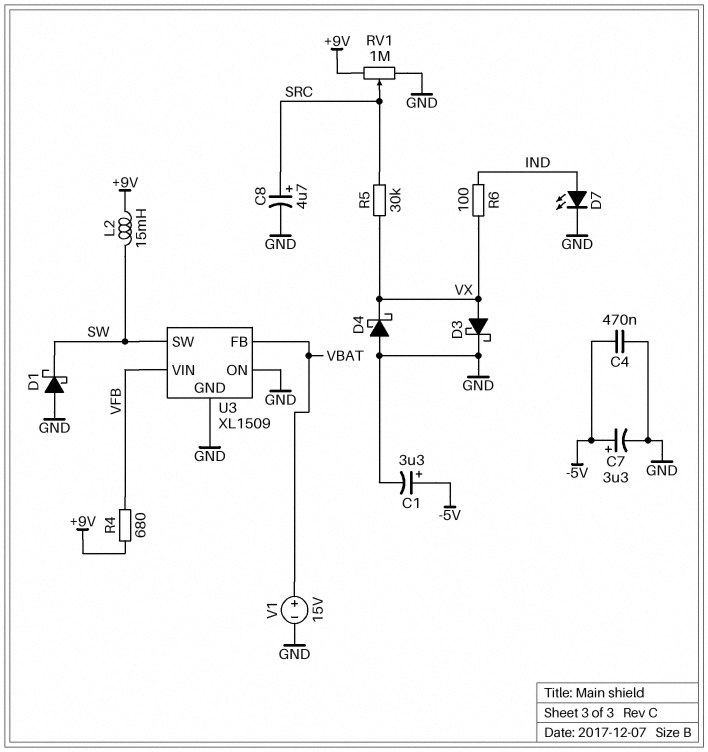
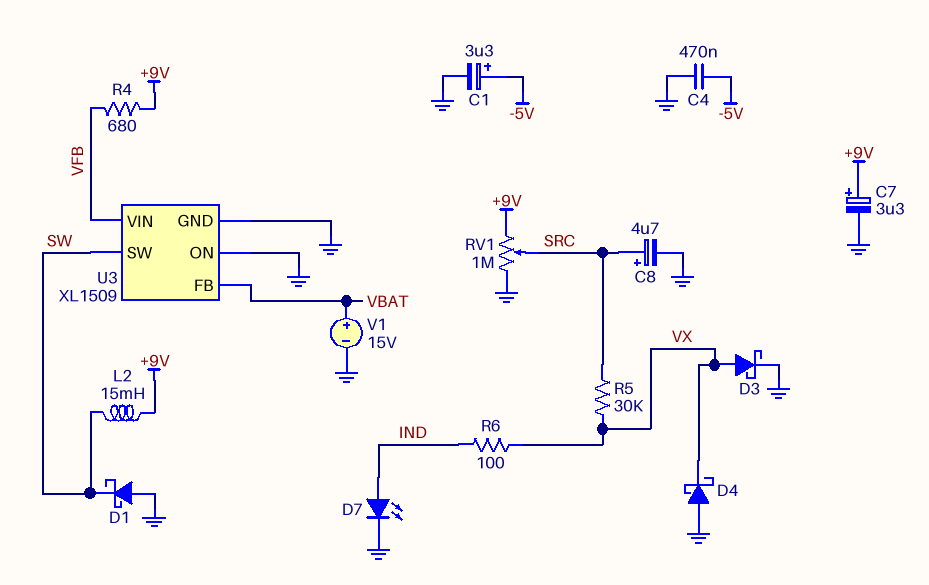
C7: 3.3uF (plus -5V, minus GND) -> 3.3uF (plus +9V, minus GND)

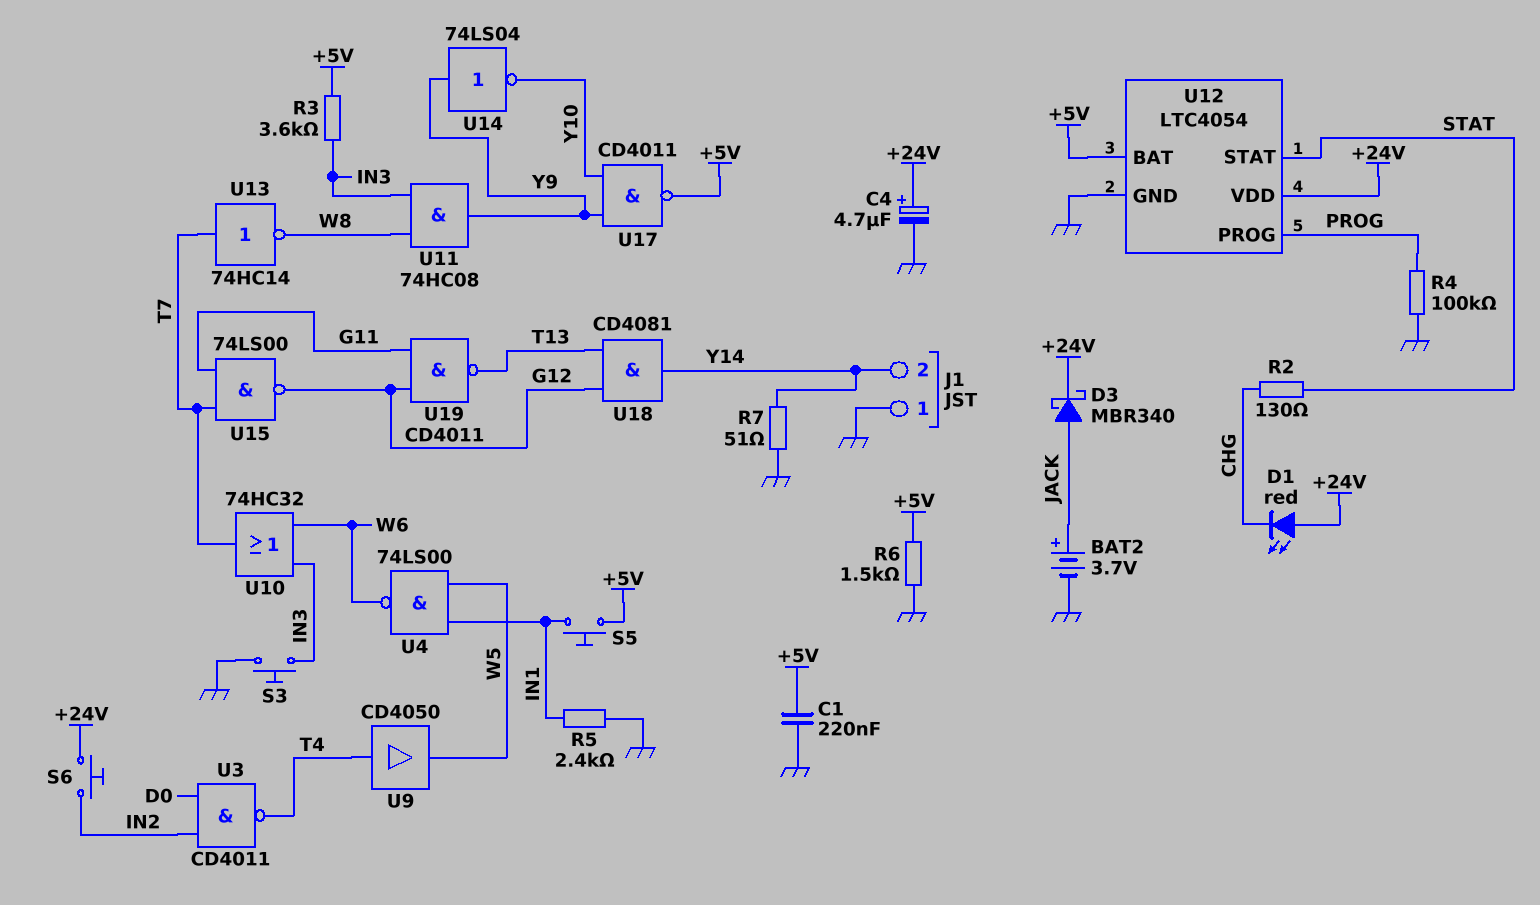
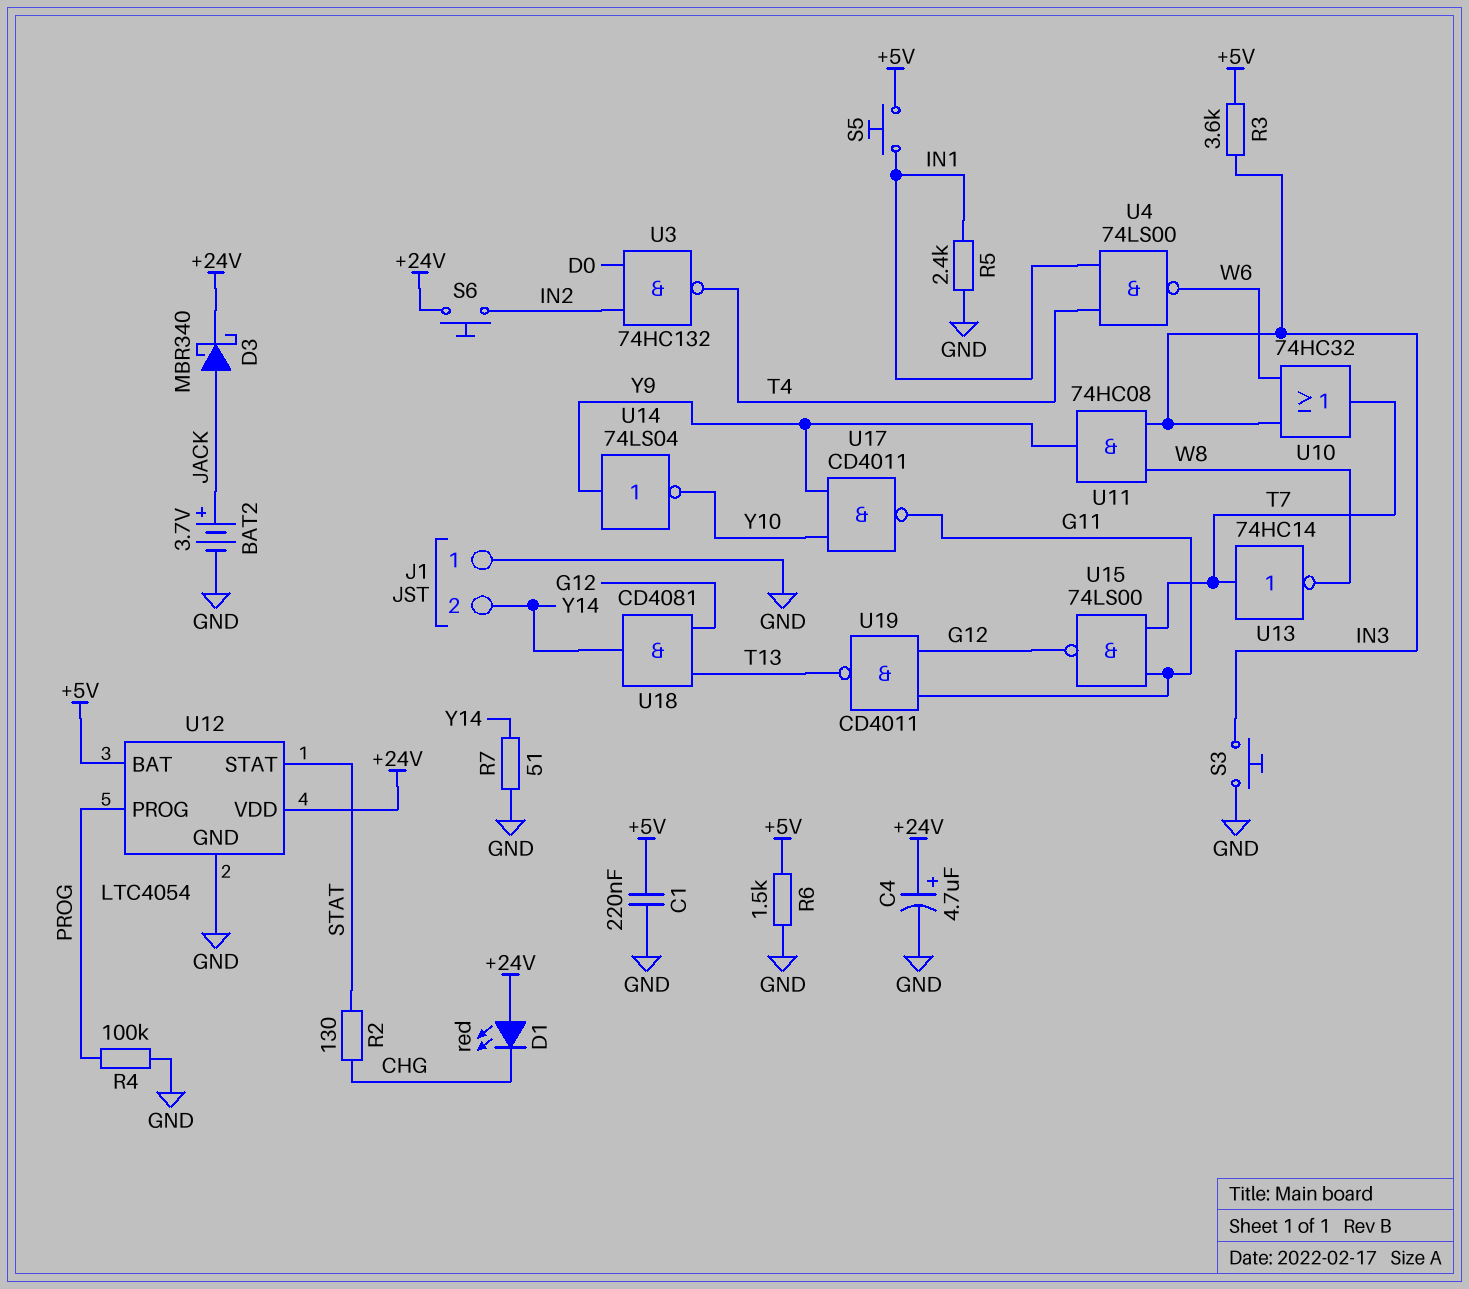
U3: NAND CD4011 (in D0, in IN2, out T4) -> NAND 74HC132 (in D0, in IN2, out T4)
U4: NAND 74LS00 (in IN1, in W5, out W6) -> NAND 74LS00 (in IN1, in T4, out W6)
U9: buffer CD4050 (in T4, out W5) -> none
U17: NAND CD4011 (in Y9, in Y10, out +5V) -> NAND CD4011 (in Y9, in Y10, out G11)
----
Scan the listing and report each line where the word "NAND" shows up.

U3: NAND CD4011 (in D0, in IN2, out T4) -> NAND 74HC132 (in D0, in IN2, out T4)
U4: NAND 74LS00 (in IN1, in W5, out W6) -> NAND 74LS00 (in IN1, in T4, out W6)
U17: NAND CD4011 (in Y9, in Y10, out +5V) -> NAND CD4011 (in Y9, in Y10, out G11)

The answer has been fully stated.